* [DATASET EXCERPTS]
<<<<

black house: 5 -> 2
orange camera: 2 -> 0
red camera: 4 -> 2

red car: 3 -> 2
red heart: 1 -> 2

>>>>
<<<<

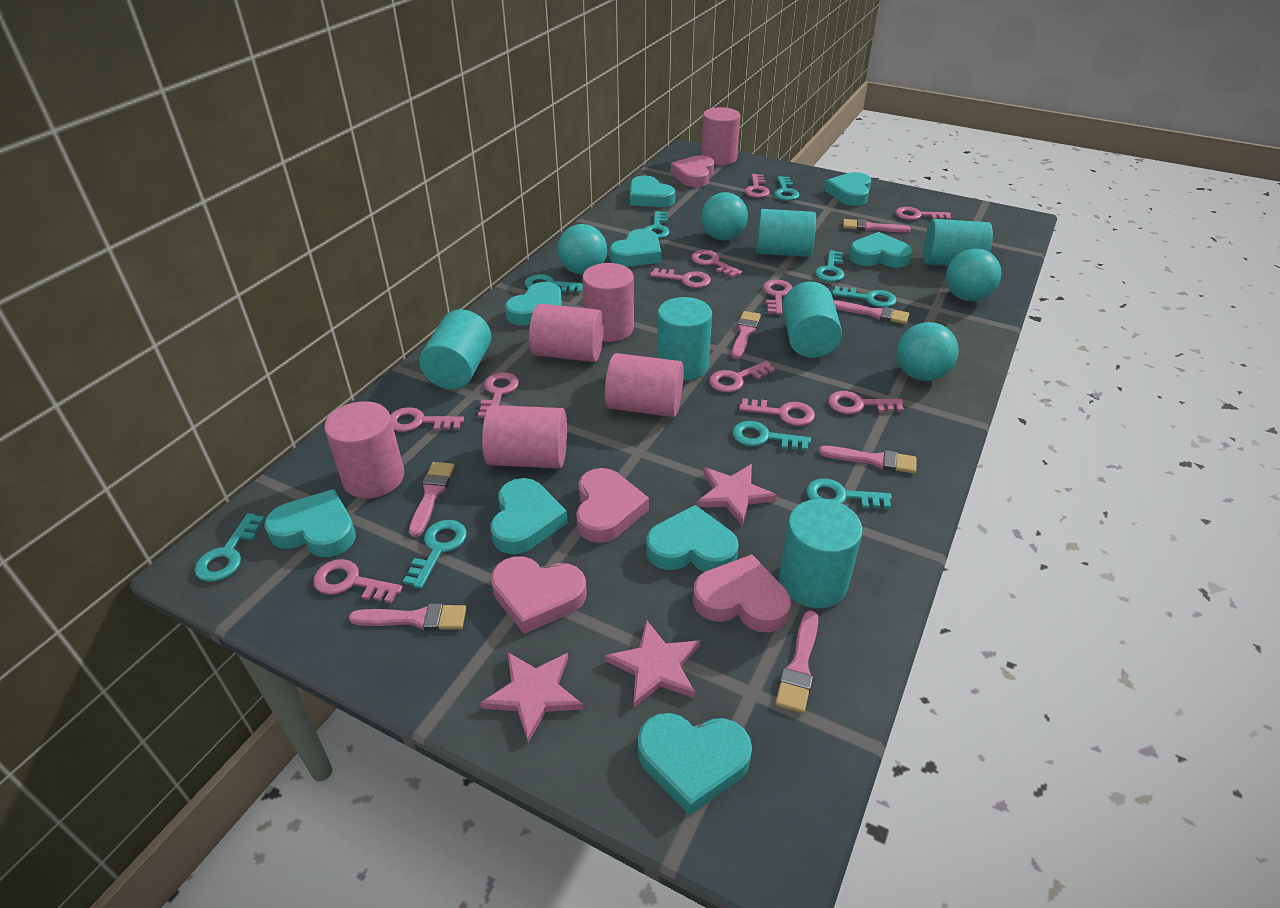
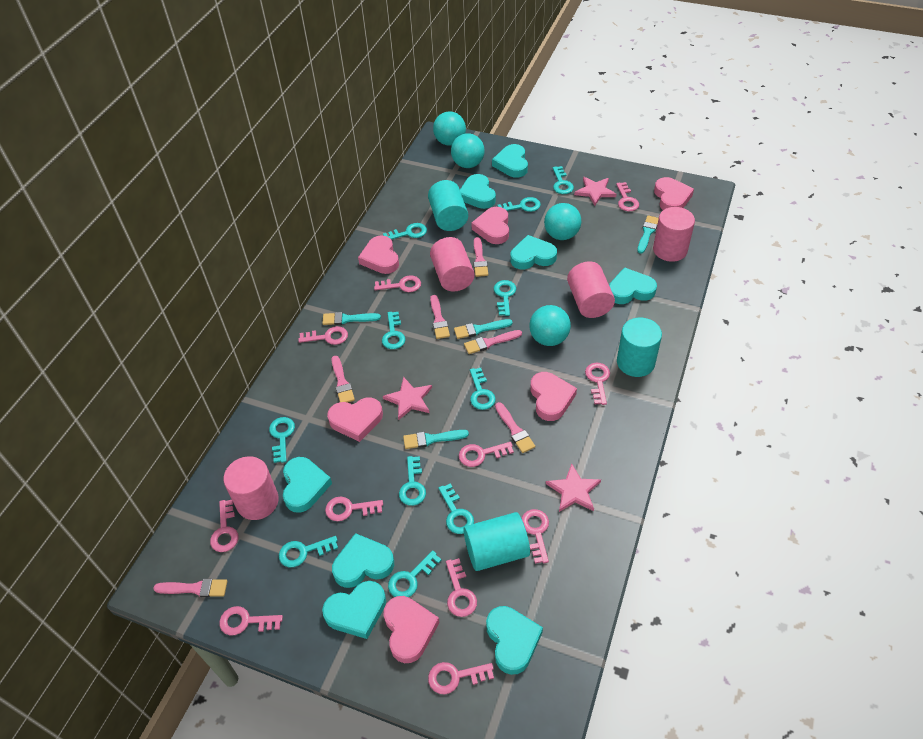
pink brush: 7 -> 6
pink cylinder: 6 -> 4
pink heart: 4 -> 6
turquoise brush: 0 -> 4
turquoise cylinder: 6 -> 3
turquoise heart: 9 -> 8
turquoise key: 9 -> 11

>>>>
<<<<

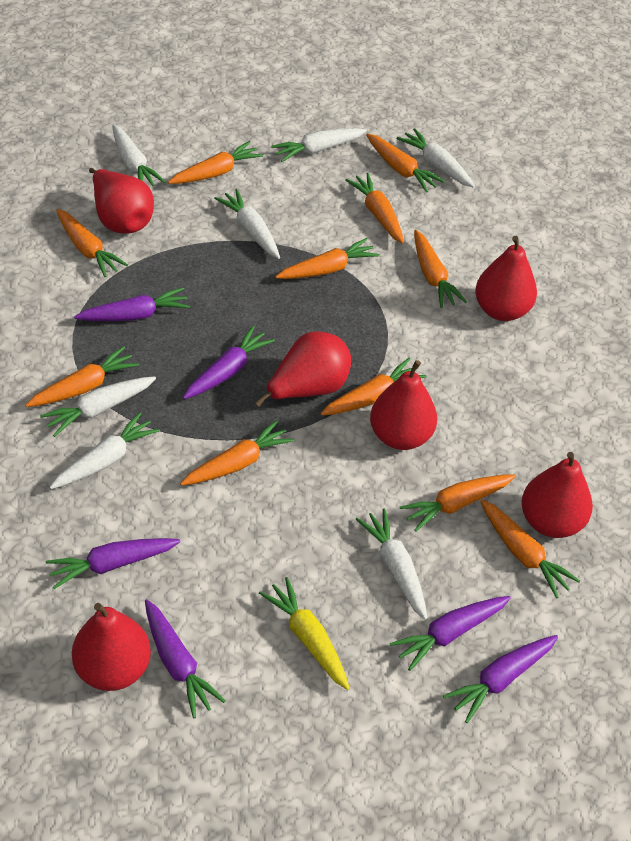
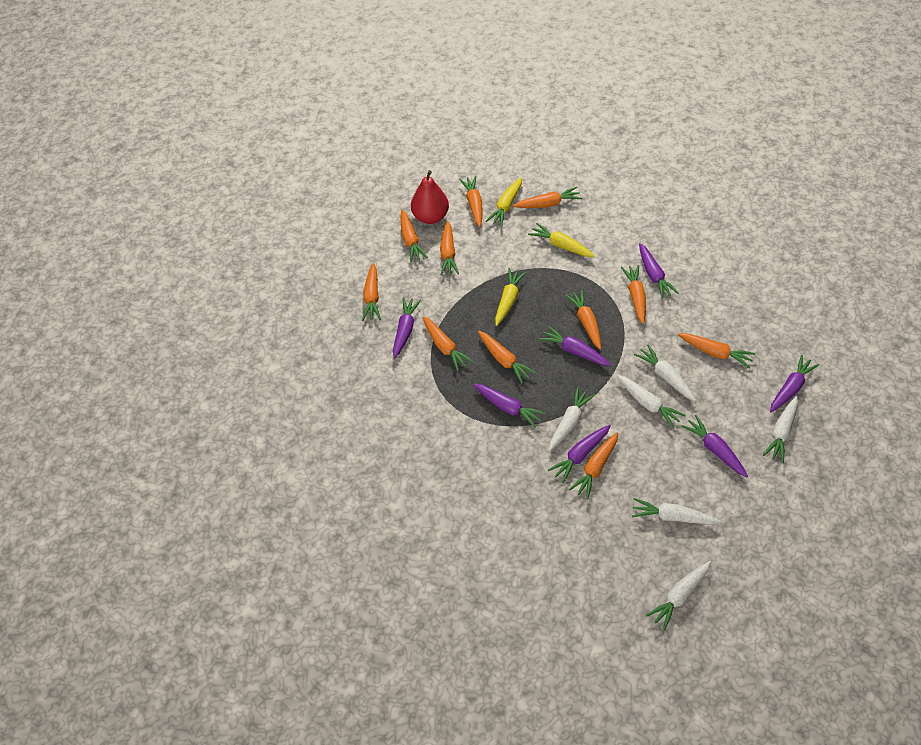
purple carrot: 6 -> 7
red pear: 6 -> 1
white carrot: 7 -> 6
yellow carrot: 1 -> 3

>>>>

* [TASK BRIEF] Within the listing above, locate the line containing "black house: 5 -> 2" and the line containing "red heart: 1 -> 2". Reproduce those two lines and all lines between them exactly, with nothing added.

* [TASK ANSWER]
black house: 5 -> 2
orange camera: 2 -> 0
red camera: 4 -> 2

red car: 3 -> 2
red heart: 1 -> 2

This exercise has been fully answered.